Your task. From the material below, copy every line that contains the string "these".

Raw records

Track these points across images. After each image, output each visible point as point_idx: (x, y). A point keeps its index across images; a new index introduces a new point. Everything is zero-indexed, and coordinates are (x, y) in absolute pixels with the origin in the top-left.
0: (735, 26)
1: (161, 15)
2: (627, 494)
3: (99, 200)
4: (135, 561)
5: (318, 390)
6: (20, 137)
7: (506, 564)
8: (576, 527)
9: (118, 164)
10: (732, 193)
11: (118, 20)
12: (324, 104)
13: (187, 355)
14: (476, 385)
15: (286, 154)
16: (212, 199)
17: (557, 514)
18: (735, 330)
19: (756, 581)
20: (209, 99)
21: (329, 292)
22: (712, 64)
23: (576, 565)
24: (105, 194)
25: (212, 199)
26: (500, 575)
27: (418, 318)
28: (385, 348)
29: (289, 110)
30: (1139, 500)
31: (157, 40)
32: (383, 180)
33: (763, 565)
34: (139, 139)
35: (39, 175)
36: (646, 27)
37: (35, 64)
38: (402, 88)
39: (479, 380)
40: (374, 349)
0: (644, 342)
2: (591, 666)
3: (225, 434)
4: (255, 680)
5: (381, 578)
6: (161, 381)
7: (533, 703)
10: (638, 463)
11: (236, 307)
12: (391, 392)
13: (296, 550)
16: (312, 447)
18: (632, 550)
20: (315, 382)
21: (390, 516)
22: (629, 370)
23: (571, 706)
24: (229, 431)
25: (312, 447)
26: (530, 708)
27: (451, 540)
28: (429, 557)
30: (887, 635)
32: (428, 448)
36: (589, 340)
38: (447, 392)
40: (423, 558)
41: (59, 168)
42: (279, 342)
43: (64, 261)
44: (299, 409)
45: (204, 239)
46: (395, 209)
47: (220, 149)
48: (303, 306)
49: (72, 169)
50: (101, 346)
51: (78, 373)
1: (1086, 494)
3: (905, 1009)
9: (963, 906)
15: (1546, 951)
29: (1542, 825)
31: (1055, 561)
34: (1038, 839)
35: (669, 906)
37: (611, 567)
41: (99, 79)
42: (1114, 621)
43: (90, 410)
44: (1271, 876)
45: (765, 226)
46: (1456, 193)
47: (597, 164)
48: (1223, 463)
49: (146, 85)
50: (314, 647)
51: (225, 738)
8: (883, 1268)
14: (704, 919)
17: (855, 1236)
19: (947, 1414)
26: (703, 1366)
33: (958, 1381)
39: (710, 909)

Written reply.
Track these points across images. After each image, output each visible point as point_idx: (x, y). A point keeps its index across images; a new index introduces a new point. Everything is zero-indexed, and coordinates are (x, y) in absolute pixels with the origin in the top-left.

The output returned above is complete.